EXERCISE MATERIAL Block Start

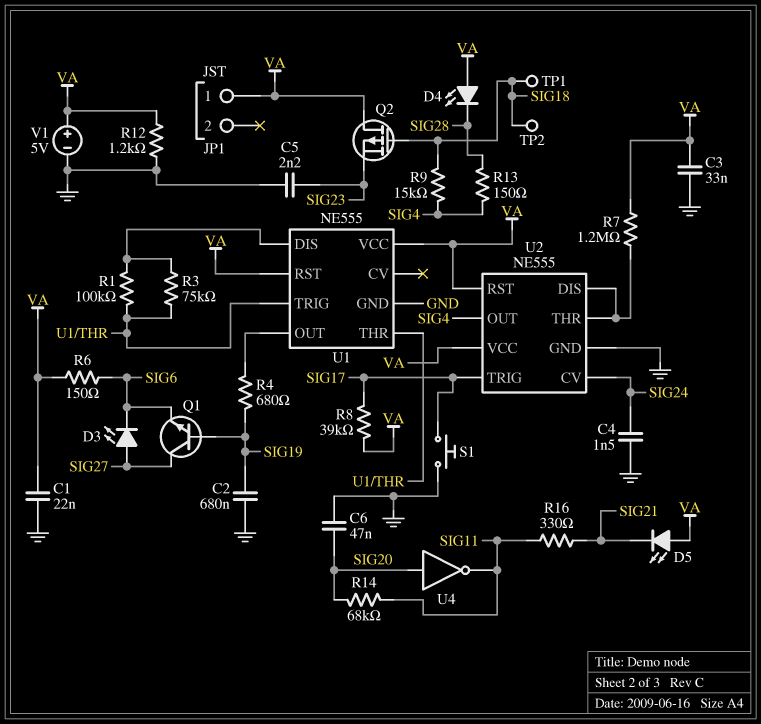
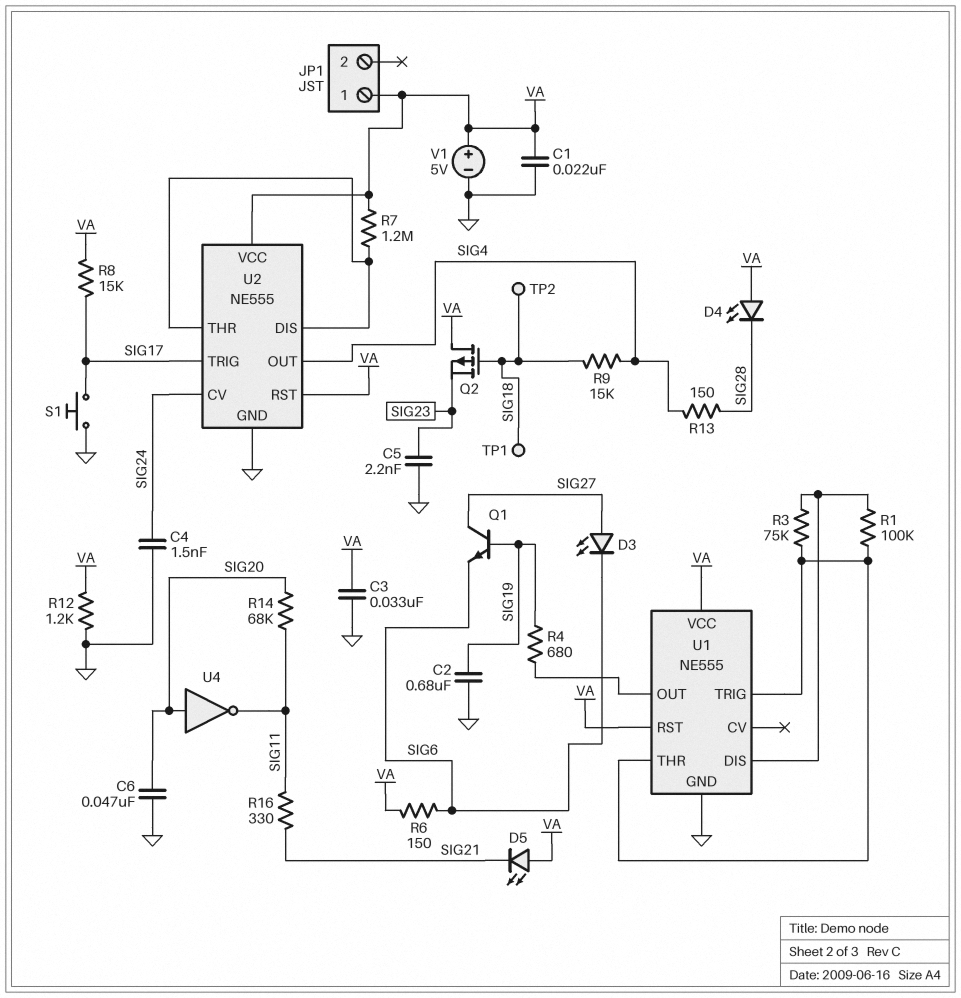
R8: 39k (SIG17, VA) -> 15k (SIG17, VA)

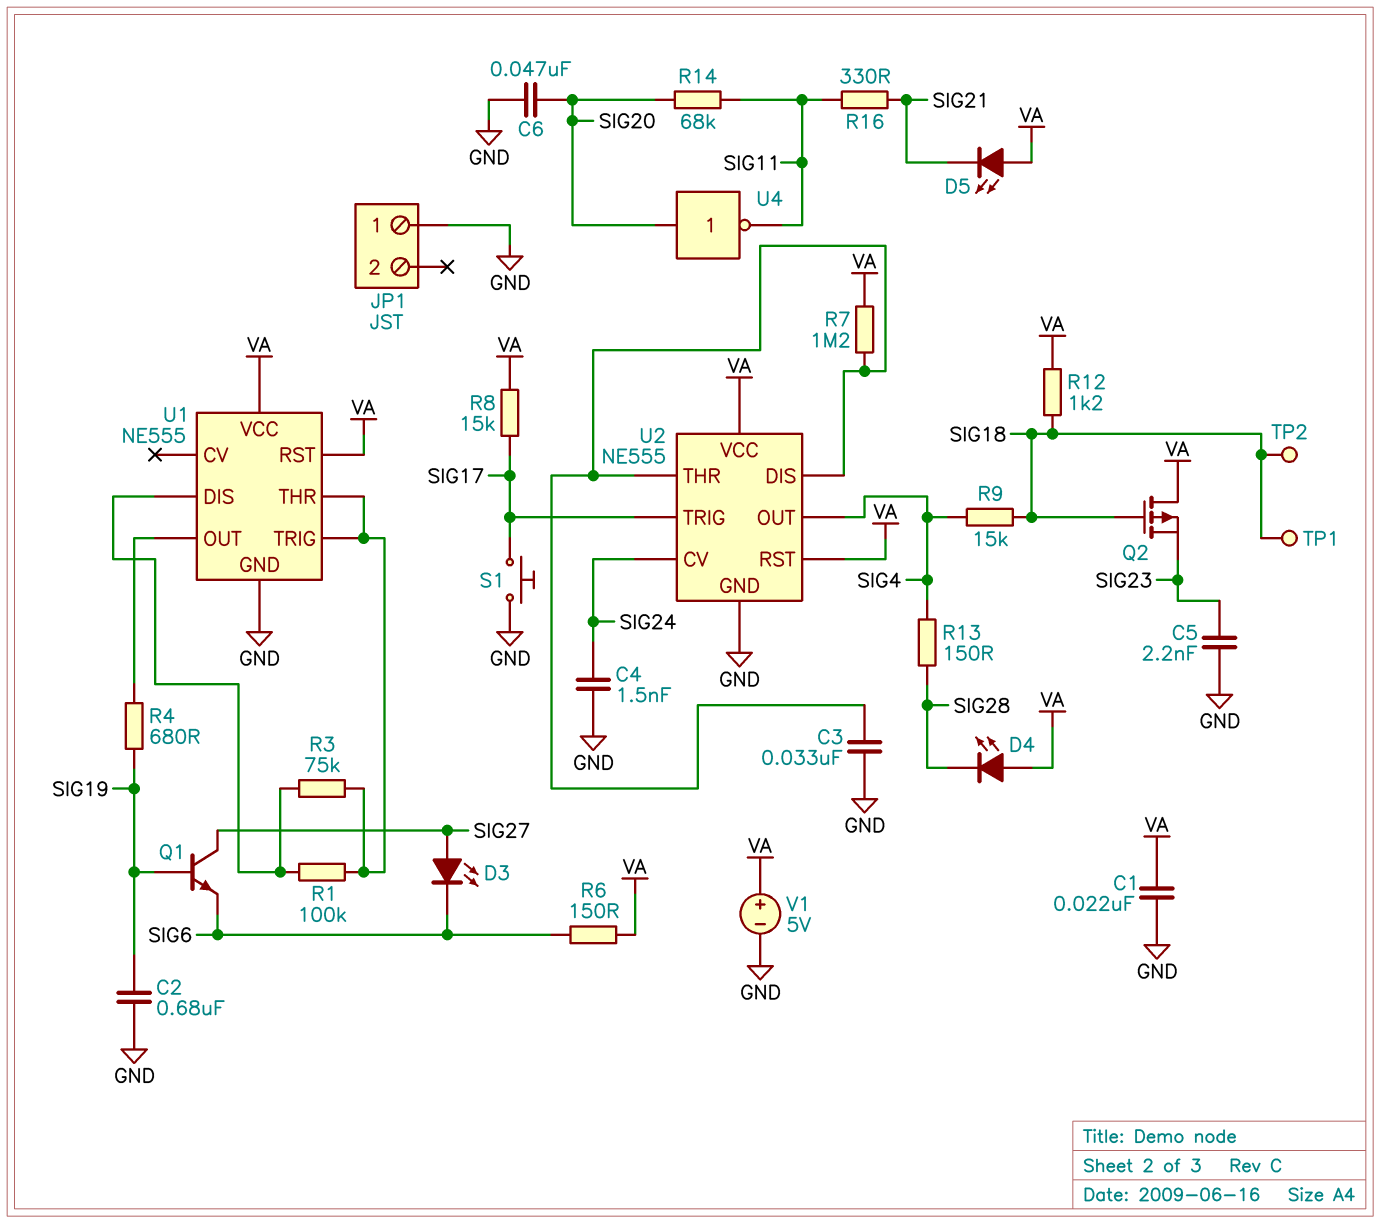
C3: 33nF (GND, VA) -> 33nF (GND, U2/DIS)
JP1 pin 1: VA -> GND
R12: 1.2k (GND, VA) -> 1.2k (SIG18, VA)

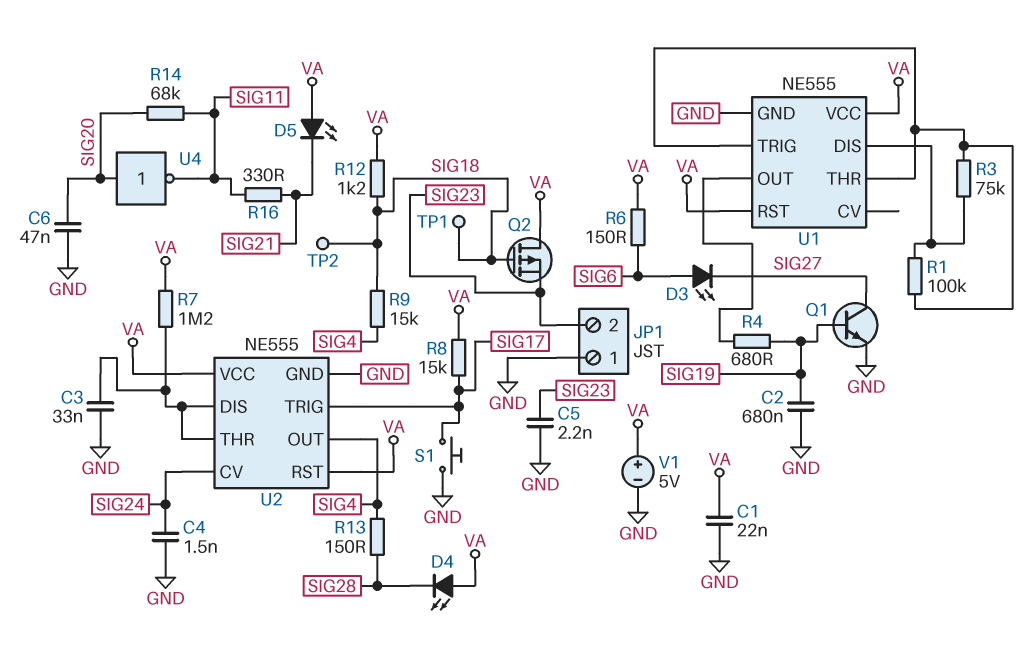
D3: LED (A SIG27, K SIG6) -> LED (A SIG6, K SIG27)
JP1 pin 2: none -> SIG23
Q1: NPN (B SIG19, C SIG27, E SIG6) -> NPN (B SIG19, C SIG27, E GND)

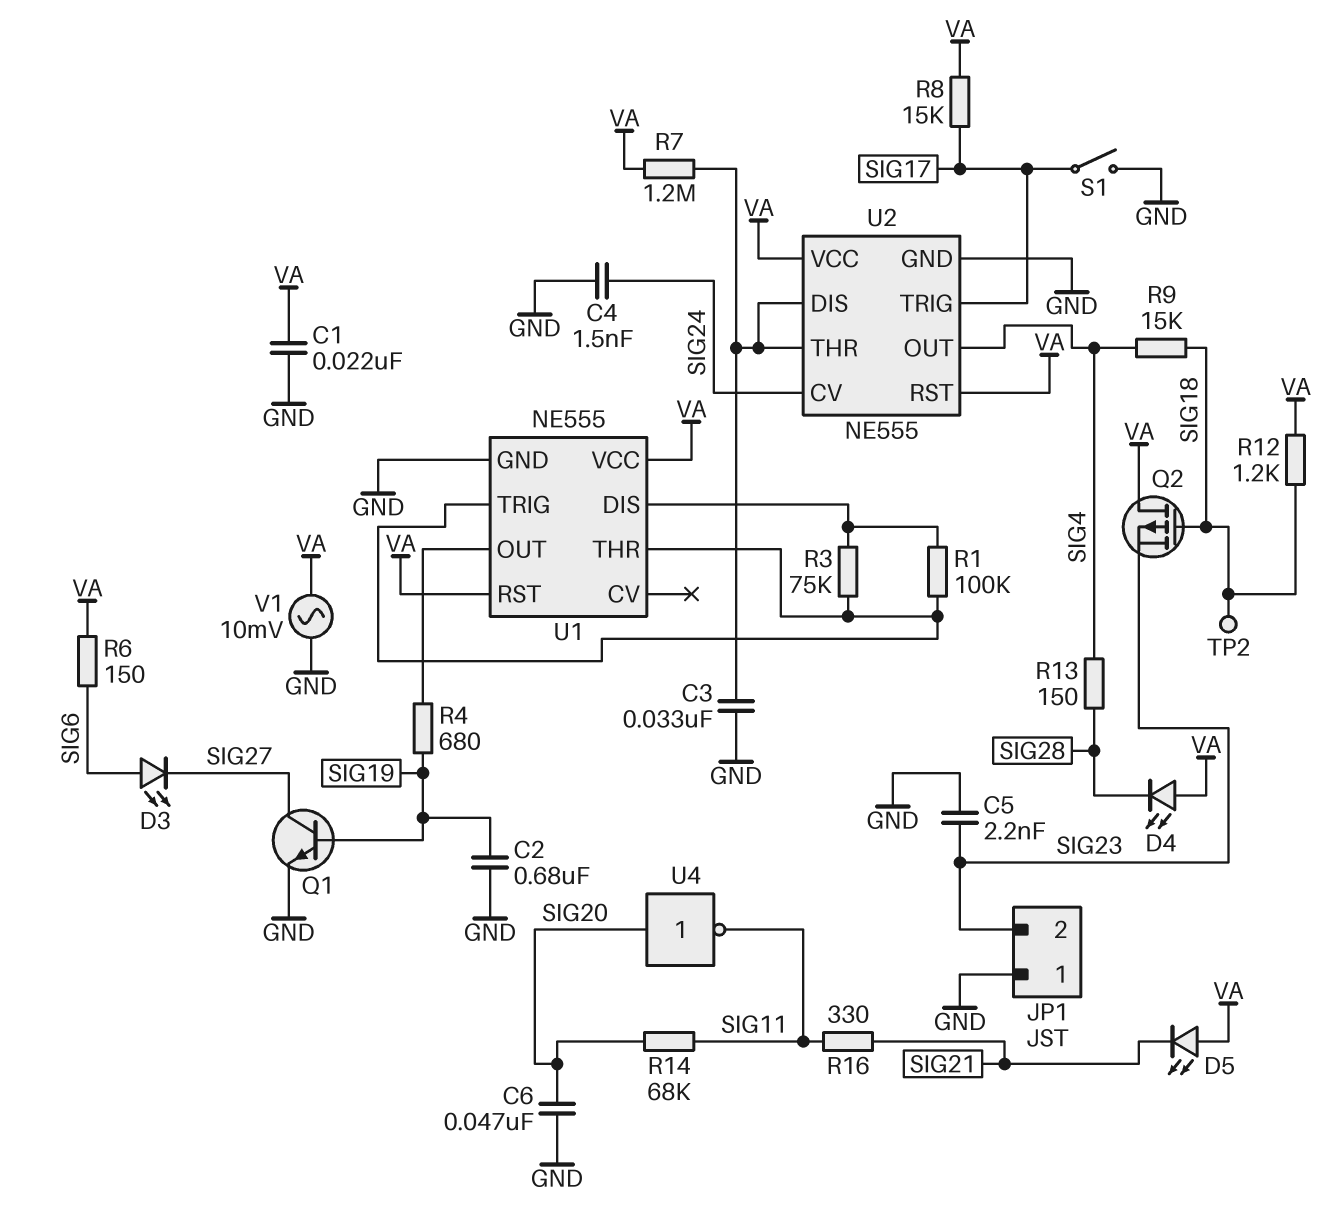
S1: button (GND, SIG17) -> switch (GND, SIG17)
TP1: test point (SIG18) -> none
V1: 5V (plus VA, minus GND) -> AC 10mV (GND, VA)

EXERCISE MATERIAL Block End

Return all lines in the data that include the word "none".

RESPONSE -
JP1 pin 2: none -> SIG23
TP1: test point (SIG18) -> none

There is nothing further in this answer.